What the task asks – Isolate every line in the data with the string "yellow" and copy it.

(Available data)

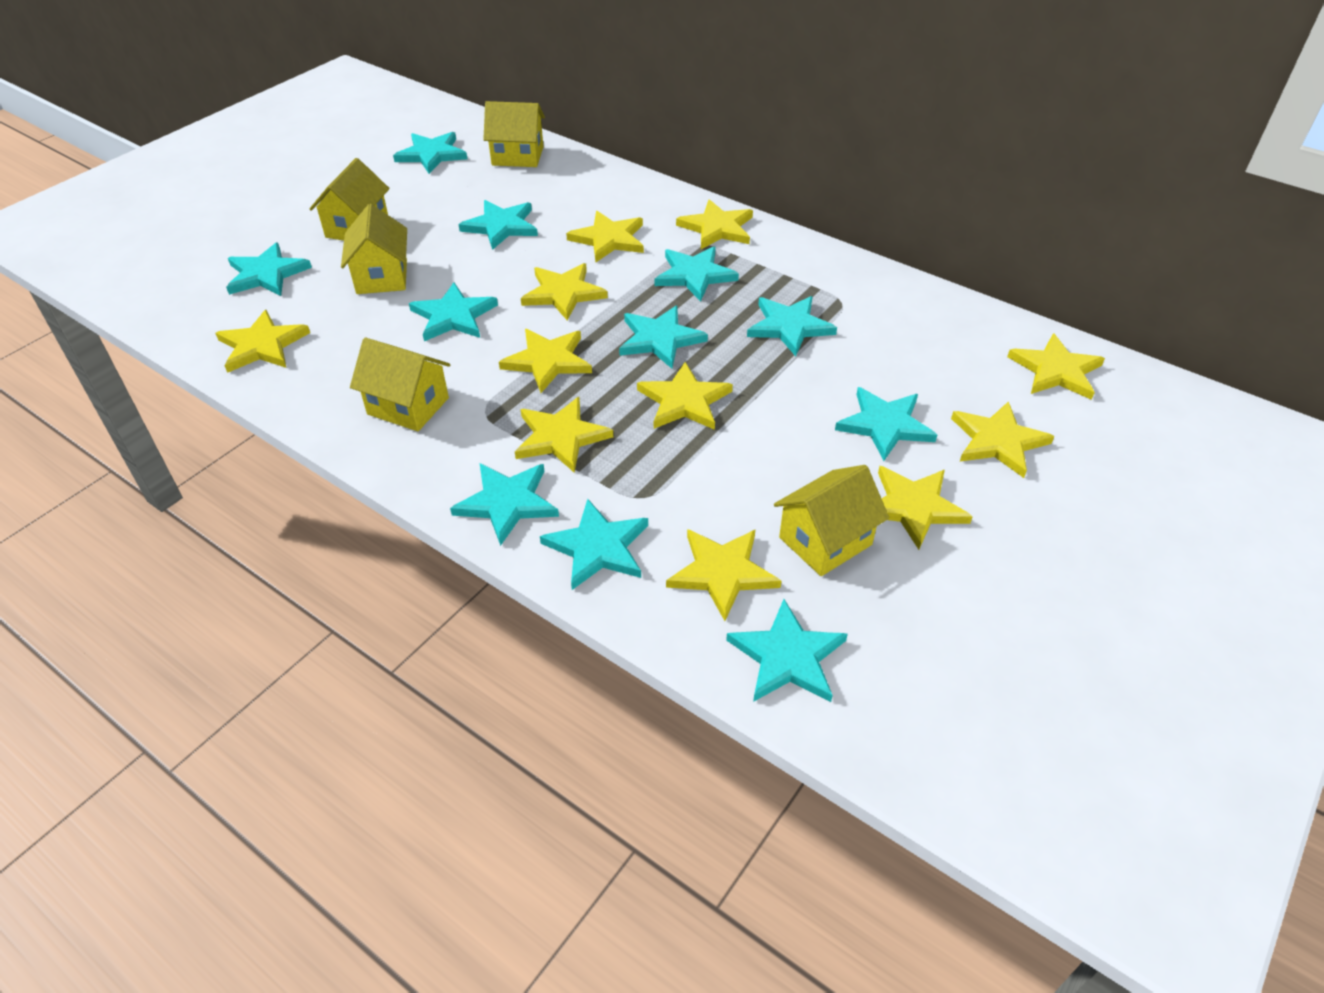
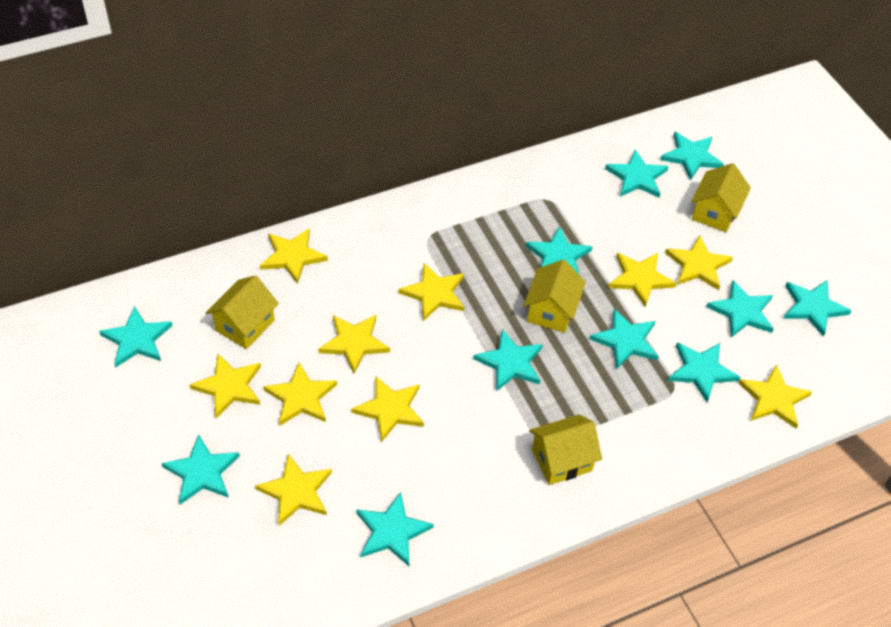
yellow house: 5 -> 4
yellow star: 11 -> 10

(End Available data)
(Available data)

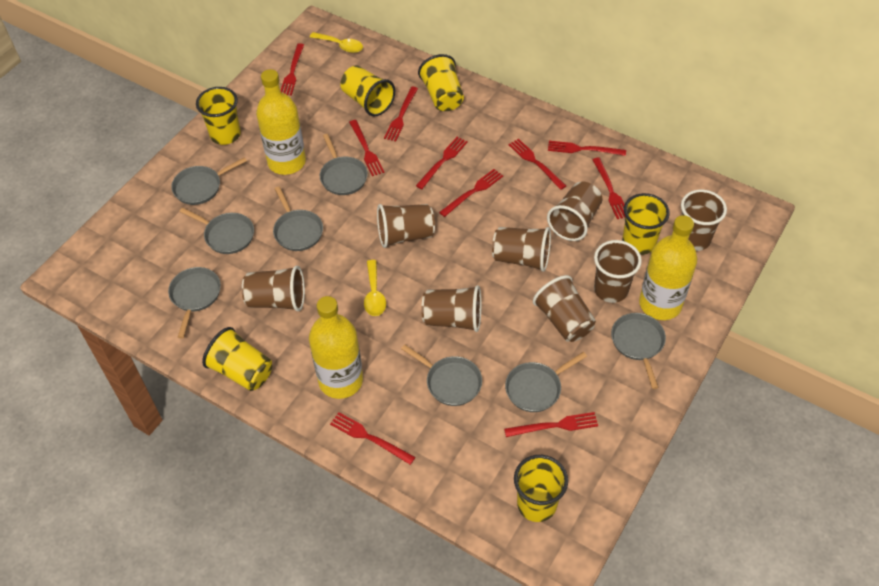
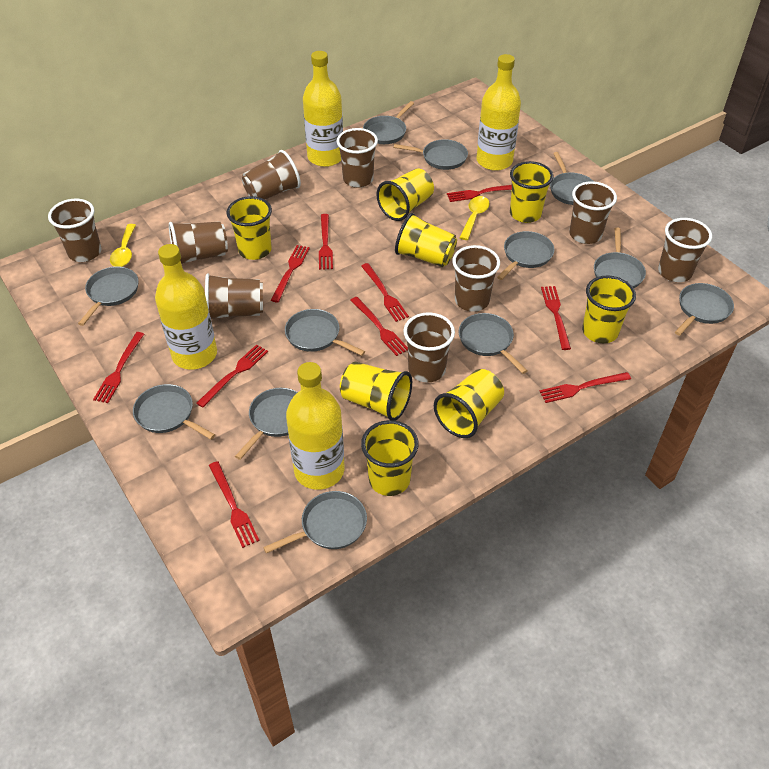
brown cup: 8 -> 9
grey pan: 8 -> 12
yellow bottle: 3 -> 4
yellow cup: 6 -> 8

(End Available data)

Your solution –
yellow house: 5 -> 4
yellow star: 11 -> 10
yellow bottle: 3 -> 4
yellow cup: 6 -> 8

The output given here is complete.